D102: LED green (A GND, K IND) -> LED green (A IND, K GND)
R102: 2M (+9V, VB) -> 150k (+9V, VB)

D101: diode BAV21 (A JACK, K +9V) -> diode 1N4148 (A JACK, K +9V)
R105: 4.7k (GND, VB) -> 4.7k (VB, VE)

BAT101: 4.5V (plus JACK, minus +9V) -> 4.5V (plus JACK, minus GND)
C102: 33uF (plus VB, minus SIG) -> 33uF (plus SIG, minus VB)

*****

__Exercise brief__:
With the line containing "D101: diode BAV21" as the first and the final line of the records as the last, copy that span exactly and nothing more.

__Response to this task__:
D101: diode BAV21 (A JACK, K +9V) -> diode 1N4148 (A JACK, K +9V)
R105: 4.7k (GND, VB) -> 4.7k (VB, VE)

BAT101: 4.5V (plus JACK, minus +9V) -> 4.5V (plus JACK, minus GND)
C102: 33uF (plus VB, minus SIG) -> 33uF (plus SIG, minus VB)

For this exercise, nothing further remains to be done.